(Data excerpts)
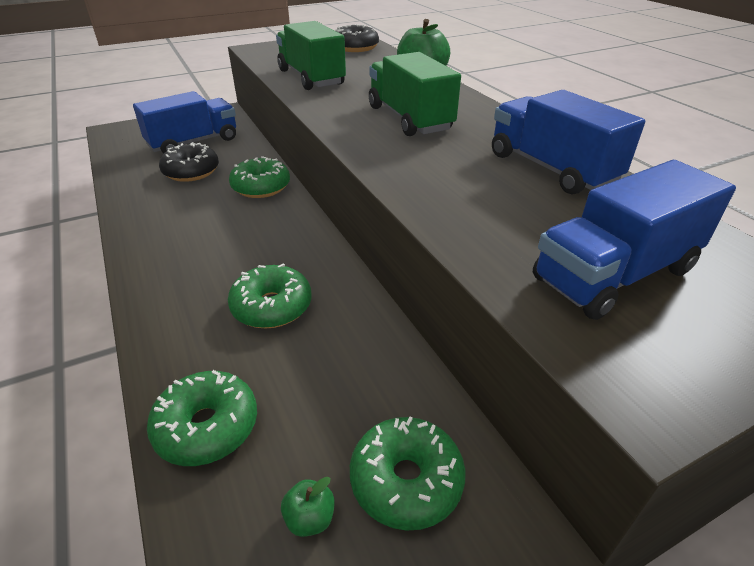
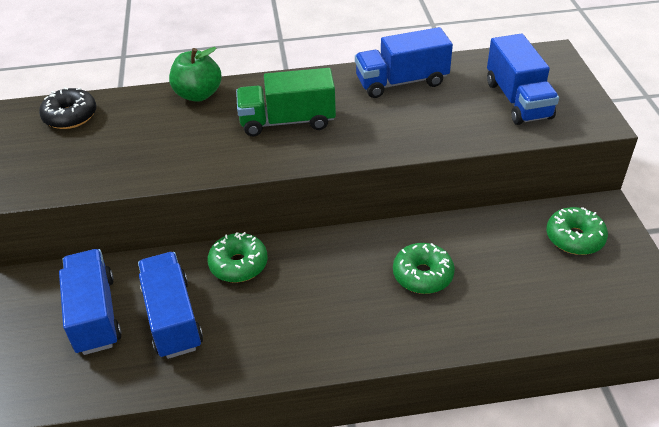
camera: 70 degrees left, 5 degrees up
(191, 172) = (172, 318): black donut -> blue truck
(207, 427) = (526, 316): green donut -> none
(310, 518) = (591, 277): green apple -> none
(311, 78) = (146, 161): green truck -> none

*Task prompt:*
The answer is the line holding "(207, 427) = (526, 316): green donut -> none" and all the lines after it through the end of the records, repeated exactly.

*Written response:*
(207, 427) = (526, 316): green donut -> none
(310, 518) = (591, 277): green apple -> none
(311, 78) = (146, 161): green truck -> none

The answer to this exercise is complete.